Data extract: Begin
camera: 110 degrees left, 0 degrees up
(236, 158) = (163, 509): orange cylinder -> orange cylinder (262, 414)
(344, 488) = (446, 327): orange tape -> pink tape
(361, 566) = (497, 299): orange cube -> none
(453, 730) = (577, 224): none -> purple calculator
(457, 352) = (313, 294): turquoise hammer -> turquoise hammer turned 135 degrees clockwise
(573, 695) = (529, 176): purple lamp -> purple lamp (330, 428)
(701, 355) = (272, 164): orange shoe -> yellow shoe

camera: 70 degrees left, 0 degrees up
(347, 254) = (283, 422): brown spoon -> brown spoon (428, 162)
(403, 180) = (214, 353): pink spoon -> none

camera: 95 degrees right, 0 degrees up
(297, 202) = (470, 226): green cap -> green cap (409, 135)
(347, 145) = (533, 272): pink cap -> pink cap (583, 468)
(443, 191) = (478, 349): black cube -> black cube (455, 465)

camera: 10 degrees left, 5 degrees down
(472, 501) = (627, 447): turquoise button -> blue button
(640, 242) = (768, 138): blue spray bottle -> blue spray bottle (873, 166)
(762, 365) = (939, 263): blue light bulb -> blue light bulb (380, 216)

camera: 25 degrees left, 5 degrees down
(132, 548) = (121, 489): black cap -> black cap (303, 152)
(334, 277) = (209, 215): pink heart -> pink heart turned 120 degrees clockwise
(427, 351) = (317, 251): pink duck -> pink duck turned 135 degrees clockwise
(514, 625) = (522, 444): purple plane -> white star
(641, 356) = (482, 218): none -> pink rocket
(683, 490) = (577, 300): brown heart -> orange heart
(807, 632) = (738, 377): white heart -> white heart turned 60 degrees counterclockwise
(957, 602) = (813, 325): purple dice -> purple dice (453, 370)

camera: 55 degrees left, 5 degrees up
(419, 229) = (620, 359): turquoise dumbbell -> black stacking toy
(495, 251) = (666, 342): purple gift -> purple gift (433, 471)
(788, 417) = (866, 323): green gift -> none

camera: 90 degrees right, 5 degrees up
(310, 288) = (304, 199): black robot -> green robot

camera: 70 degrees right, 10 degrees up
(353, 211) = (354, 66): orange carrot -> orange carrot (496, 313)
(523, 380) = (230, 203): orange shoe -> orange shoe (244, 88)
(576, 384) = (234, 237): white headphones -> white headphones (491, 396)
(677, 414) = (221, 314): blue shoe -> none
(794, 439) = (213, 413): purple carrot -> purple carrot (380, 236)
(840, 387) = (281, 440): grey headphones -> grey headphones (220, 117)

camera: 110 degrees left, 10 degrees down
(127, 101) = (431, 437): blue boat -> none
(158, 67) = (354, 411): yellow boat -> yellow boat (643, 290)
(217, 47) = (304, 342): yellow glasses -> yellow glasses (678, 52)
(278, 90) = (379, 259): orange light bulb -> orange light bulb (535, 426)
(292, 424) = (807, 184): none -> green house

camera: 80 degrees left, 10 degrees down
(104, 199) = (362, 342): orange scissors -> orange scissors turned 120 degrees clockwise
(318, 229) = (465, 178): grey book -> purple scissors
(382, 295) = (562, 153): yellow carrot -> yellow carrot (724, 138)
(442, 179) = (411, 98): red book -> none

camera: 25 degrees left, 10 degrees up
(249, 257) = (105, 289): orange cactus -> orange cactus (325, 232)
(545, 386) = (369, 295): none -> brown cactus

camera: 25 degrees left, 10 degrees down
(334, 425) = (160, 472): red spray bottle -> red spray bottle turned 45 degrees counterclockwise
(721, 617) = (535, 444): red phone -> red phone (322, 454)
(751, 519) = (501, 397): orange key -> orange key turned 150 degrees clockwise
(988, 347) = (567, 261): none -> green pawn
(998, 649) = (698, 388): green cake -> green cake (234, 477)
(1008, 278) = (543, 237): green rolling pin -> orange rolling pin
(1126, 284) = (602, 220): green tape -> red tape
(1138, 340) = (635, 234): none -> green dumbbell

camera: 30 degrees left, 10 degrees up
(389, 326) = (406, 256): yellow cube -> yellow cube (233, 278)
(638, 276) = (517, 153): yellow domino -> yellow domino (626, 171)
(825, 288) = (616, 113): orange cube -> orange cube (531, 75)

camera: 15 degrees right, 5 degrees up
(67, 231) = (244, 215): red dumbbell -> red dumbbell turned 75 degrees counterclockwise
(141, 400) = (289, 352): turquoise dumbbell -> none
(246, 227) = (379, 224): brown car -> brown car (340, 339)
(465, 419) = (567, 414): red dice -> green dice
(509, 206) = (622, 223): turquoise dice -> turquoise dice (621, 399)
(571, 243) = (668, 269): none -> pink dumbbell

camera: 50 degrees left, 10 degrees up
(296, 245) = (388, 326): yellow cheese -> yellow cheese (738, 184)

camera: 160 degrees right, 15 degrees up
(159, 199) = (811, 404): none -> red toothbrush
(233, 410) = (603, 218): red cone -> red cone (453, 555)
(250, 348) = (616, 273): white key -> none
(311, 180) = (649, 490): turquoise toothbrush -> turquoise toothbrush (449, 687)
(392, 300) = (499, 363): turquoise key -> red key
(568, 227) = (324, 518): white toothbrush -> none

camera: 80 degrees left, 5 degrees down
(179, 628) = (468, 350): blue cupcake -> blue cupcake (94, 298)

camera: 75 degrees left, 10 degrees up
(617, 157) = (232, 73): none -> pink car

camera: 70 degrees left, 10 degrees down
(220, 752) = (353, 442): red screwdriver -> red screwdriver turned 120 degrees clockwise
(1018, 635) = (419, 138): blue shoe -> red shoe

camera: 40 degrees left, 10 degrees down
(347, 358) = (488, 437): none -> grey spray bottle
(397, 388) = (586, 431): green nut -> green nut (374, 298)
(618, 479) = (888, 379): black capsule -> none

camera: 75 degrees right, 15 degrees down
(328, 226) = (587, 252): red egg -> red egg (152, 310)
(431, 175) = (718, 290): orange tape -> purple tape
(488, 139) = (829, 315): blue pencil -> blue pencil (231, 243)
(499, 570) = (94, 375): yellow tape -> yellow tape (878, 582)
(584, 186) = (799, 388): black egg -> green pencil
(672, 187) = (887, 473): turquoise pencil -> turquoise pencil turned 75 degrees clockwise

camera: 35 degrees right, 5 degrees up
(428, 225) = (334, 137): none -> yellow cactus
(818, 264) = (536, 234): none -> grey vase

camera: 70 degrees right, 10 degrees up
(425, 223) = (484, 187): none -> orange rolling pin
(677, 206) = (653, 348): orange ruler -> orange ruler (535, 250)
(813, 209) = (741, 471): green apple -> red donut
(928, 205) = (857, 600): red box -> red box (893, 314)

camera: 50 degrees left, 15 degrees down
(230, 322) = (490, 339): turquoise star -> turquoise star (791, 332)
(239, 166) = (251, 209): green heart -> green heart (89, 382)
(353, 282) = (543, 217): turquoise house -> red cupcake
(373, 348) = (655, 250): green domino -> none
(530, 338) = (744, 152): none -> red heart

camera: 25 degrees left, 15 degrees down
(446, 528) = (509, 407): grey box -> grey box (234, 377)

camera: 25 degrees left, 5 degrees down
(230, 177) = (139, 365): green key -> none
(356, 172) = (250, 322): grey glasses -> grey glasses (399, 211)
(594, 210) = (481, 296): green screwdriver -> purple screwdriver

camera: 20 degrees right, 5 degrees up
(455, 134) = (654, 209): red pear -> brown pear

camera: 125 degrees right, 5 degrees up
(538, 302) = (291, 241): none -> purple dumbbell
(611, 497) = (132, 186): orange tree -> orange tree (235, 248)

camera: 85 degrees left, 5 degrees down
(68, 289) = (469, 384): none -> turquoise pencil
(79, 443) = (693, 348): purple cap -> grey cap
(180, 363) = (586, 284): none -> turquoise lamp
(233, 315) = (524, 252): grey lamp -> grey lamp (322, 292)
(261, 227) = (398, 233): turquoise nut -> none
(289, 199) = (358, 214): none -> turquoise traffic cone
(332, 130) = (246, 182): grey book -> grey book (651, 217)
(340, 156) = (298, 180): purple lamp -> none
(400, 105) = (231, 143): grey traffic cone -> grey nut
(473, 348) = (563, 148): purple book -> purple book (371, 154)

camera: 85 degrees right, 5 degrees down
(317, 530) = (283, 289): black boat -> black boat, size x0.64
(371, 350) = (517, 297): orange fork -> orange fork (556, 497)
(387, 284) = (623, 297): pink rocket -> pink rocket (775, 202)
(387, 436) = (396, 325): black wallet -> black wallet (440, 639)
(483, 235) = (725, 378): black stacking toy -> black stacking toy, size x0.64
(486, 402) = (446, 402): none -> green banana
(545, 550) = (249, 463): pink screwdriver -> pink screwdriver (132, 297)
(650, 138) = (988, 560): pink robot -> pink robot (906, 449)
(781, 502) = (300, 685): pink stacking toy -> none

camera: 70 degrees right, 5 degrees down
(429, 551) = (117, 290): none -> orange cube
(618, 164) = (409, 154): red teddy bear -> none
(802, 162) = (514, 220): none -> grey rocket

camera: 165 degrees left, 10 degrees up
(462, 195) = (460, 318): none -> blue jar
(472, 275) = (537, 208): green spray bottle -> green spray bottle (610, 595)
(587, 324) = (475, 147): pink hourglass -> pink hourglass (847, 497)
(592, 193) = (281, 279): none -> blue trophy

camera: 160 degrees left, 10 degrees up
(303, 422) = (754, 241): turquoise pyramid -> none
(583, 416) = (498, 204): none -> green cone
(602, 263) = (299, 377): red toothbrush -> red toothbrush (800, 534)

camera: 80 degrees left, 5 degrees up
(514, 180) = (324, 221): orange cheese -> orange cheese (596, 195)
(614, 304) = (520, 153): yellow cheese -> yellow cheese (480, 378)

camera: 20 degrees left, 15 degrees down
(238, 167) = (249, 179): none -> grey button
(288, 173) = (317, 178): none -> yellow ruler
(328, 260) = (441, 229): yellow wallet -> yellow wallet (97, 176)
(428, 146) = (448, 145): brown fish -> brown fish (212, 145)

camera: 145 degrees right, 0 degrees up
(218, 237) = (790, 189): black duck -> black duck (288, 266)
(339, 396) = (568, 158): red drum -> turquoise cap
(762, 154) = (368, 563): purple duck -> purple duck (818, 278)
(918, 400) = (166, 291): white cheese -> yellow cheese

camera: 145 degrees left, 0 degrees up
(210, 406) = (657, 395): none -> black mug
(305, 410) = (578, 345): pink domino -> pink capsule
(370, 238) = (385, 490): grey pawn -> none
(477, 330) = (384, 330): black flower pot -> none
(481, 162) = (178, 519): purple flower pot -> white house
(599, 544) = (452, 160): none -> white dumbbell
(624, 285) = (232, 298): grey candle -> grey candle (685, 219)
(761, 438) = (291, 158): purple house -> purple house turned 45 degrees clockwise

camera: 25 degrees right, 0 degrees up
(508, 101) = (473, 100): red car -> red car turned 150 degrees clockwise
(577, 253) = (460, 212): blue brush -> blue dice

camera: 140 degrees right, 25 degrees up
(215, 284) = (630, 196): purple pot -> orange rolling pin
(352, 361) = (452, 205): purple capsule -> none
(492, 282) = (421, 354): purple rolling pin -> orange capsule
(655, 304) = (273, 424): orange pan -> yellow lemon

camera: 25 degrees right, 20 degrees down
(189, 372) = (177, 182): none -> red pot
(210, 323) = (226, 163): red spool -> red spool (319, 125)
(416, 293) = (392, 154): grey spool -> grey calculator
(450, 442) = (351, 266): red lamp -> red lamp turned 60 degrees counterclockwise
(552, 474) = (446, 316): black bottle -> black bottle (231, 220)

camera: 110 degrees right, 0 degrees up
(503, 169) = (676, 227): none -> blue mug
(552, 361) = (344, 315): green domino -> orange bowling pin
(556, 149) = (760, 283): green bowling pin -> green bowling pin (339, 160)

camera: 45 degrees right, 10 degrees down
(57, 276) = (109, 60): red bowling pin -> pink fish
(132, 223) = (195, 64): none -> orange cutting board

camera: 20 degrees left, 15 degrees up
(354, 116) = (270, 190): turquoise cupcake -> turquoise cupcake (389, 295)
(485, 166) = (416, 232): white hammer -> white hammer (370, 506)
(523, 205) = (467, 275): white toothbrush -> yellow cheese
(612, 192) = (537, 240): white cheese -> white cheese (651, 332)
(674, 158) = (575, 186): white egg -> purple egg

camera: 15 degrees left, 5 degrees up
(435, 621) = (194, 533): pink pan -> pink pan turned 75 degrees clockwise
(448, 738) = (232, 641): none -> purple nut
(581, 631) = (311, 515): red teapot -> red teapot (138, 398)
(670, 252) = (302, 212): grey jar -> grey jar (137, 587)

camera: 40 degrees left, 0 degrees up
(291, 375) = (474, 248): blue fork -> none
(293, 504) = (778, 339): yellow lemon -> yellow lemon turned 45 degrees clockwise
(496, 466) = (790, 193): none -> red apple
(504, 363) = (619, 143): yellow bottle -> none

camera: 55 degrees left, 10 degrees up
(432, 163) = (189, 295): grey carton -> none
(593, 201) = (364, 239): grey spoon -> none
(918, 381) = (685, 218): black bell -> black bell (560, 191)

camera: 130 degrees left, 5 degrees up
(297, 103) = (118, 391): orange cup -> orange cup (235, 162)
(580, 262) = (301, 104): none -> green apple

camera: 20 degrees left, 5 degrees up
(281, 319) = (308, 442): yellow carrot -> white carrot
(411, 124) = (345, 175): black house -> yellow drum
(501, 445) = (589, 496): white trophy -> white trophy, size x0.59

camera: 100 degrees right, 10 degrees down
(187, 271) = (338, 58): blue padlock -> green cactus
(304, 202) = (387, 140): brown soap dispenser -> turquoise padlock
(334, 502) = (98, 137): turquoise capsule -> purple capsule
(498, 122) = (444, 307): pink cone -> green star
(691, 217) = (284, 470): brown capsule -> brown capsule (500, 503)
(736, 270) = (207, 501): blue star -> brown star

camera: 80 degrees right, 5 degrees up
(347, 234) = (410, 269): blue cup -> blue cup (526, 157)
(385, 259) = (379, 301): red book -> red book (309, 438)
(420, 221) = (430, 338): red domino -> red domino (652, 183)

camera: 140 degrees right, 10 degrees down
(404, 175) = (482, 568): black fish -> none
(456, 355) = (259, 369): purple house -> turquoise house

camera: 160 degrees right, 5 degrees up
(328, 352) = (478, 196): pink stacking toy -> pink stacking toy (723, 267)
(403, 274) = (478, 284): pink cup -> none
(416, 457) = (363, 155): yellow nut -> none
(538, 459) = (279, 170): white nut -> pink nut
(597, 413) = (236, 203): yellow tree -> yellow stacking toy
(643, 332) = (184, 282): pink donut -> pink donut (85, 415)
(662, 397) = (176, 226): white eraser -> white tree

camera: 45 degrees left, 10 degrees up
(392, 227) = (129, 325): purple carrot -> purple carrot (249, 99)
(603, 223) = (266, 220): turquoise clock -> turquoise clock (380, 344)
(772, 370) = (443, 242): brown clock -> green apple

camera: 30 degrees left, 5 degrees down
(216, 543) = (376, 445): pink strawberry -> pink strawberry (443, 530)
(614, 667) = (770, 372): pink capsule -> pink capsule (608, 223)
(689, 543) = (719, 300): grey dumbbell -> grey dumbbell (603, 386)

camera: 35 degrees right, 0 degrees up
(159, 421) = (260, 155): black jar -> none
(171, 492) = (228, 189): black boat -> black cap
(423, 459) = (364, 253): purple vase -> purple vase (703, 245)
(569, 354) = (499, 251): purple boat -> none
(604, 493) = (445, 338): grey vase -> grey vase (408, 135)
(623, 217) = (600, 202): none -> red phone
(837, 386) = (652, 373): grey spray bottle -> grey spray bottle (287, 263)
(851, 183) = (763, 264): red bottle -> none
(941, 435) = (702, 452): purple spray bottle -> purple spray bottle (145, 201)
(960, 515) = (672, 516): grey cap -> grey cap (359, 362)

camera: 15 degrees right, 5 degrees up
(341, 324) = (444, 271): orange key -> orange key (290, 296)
Data extract: End
[What to work on]: Above are the entries. Copy exactly the part that opens with the line containing "camera: 165 degrees left, 10 degrees up" and closes with the line containing "(614, 304) = (520, 153): yellow", and no more.

[Reply]:
camera: 165 degrees left, 10 degrees up
(462, 195) = (460, 318): none -> blue jar
(472, 275) = (537, 208): green spray bottle -> green spray bottle (610, 595)
(587, 324) = (475, 147): pink hourglass -> pink hourglass (847, 497)
(592, 193) = (281, 279): none -> blue trophy

camera: 160 degrees left, 10 degrees up
(303, 422) = (754, 241): turquoise pyramid -> none
(583, 416) = (498, 204): none -> green cone
(602, 263) = (299, 377): red toothbrush -> red toothbrush (800, 534)

camera: 80 degrees left, 5 degrees up
(514, 180) = (324, 221): orange cheese -> orange cheese (596, 195)
(614, 304) = (520, 153): yellow cheese -> yellow cheese (480, 378)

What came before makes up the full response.